Task =
Copy word for word the lines of the records below, beginning at the one with "(241, 106) = (194, 247): blue" and finishing at the one with "(247, 455) = (423, 425): grey", ends included, but none of the pictures.

Source records =
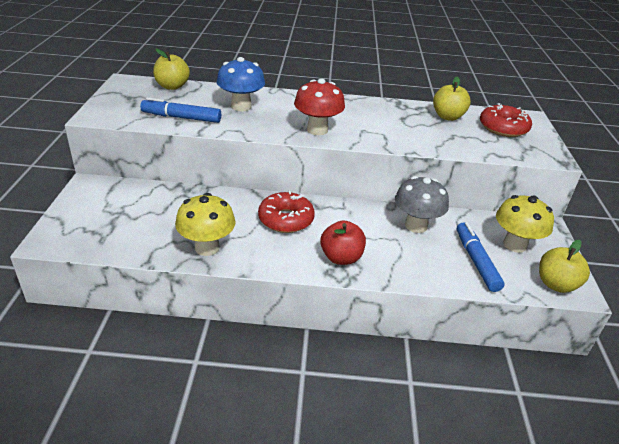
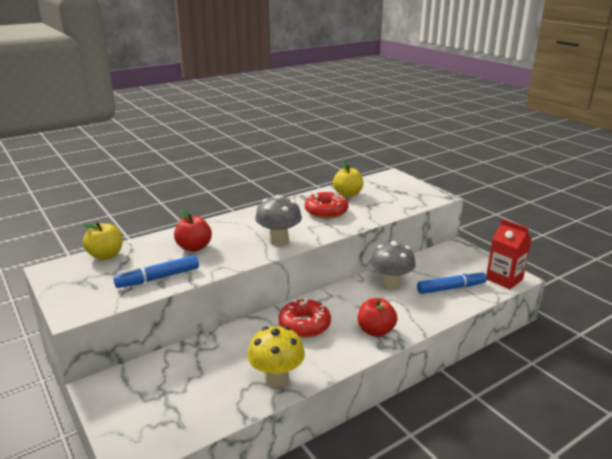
camera: 35 degrees left, 10 degrees down
(241, 106) = (194, 247): blue mushroom -> red apple
(317, 130) = (279, 240): red mushroom -> grey mushroom
(476, 261) = (451, 288): blue marker -> blue marker turned 120 degrees clockwise
(503, 128) = (389, 188): red donut -> red donut (326, 211)
(514, 245) = (457, 266): yellow mushroom -> none
(556, 284) = (504, 279): yellow apple -> red carton

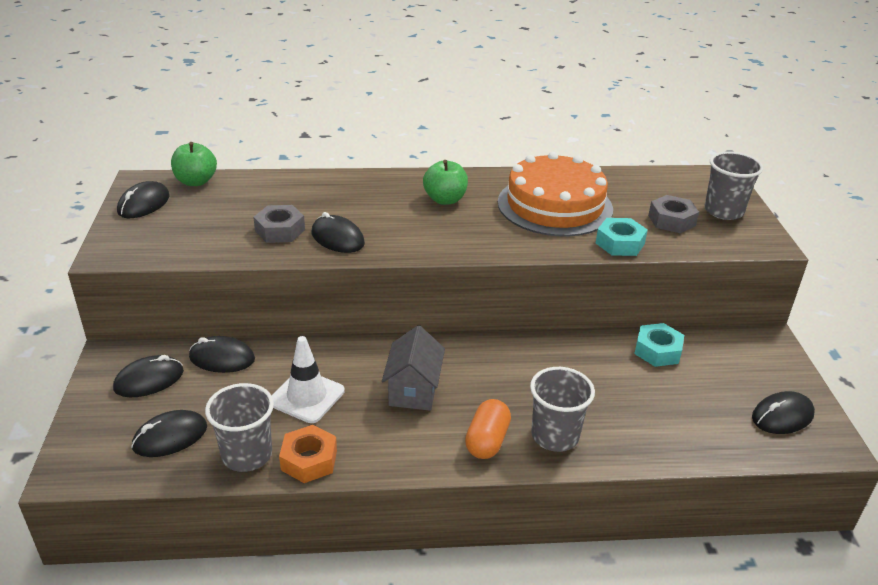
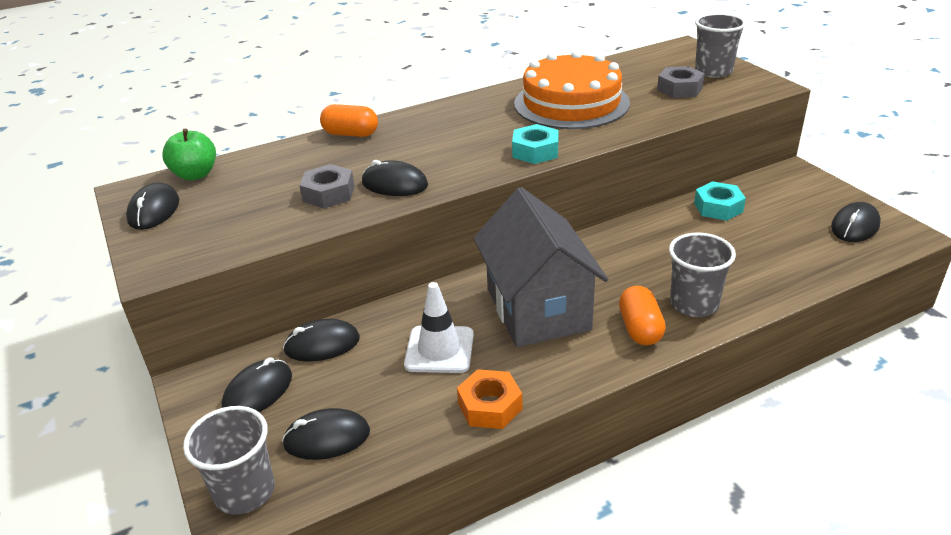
camera: 20 degrees left, 0 degrees up
(170, 437) = (327, 438): black mouse -> black mouse turned 45 degrees clockwise
(247, 455) = (423, 425): grey cup -> grey cup (245, 491)
(341, 180) = (351, 134): none -> orange capsule
(413, 390) = (537, 309): grey house -> grey house, size x1.75
(445, 199) = (468, 124): green apple -> none
(620, 243) = (655, 117): turquoise nut -> turquoise nut (535, 151)

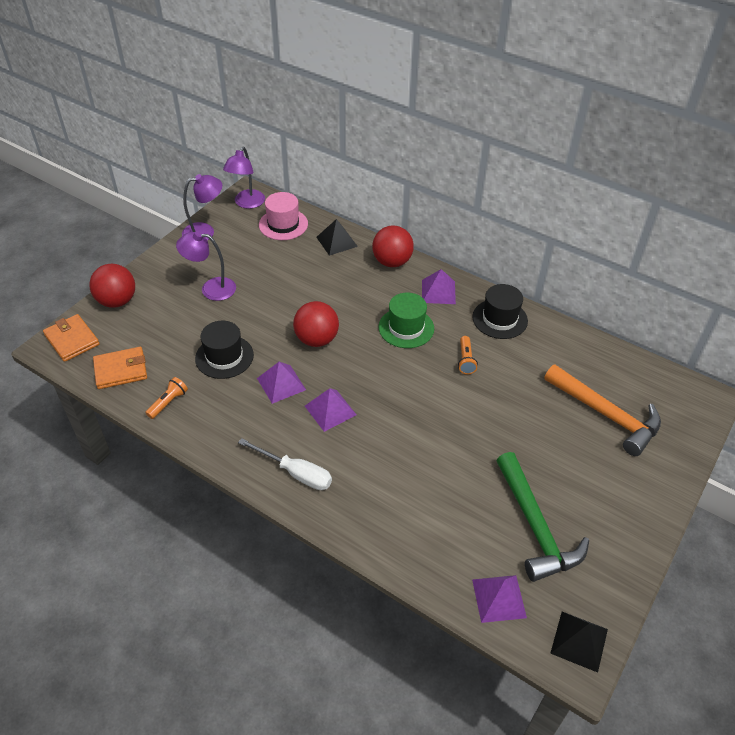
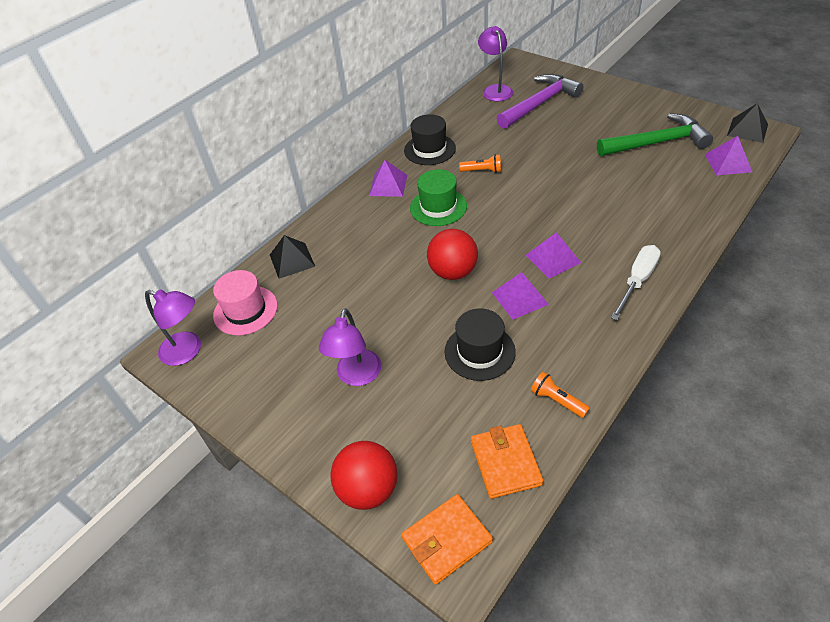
camera: 80 degrees left, 0 degrees up
(205, 231) = (236, 394): purple lamp -> purple lamp (495, 90)
(392, 262) = (337, 216): red ball -> none
(606, 414) = (539, 104): orange hammer -> purple hammer

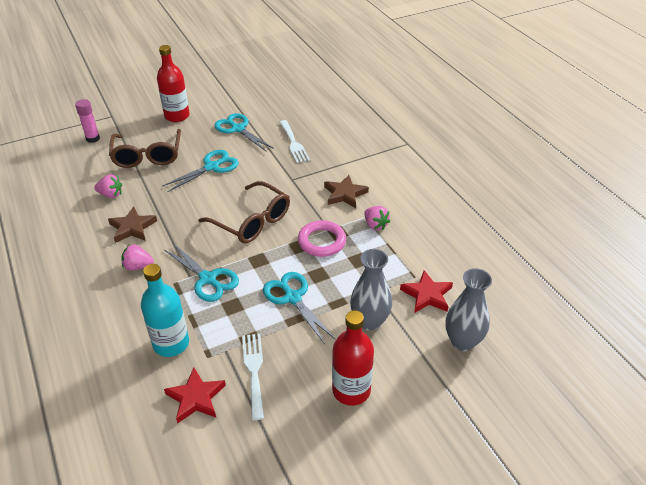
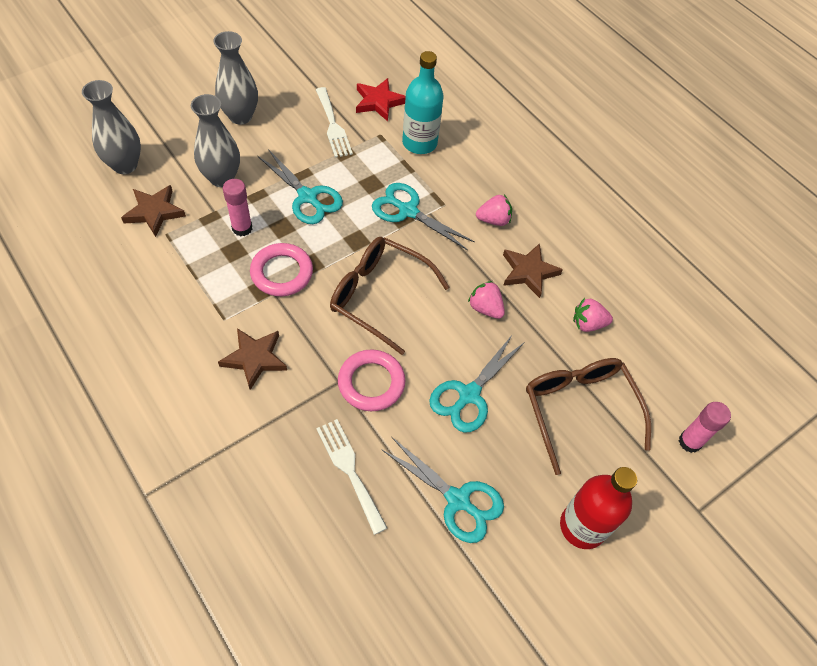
camera: 165 degrees right, 15 degrees up
(271, 177) = (371, 383): none -> pink ring
(351, 276) = (242, 228): none -> pink glue stick
(351, 390) = (240, 116): red bottle -> grey vase
(375, 225) = (210, 305): pink strawberry -> pink strawberry (485, 308)
(427, 295) = (154, 212): red star -> brown star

Task answer =
(241, 106) = (194, 247): blue mushroom -> red apple
(317, 130) = (279, 240): red mushroom -> grey mushroom
(476, 261) = (451, 288): blue marker -> blue marker turned 120 degrees clockwise
(503, 128) = (389, 188): red donut -> red donut (326, 211)
(514, 245) = (457, 266): yellow mushroom -> none
(556, 284) = (504, 279): yellow apple -> red carton

camera: 20 degrees left, 0 degrees up
(170, 437) = (327, 438): black mouse -> black mouse turned 45 degrees clockwise
(247, 455) = (423, 425): grey cup -> grey cup (245, 491)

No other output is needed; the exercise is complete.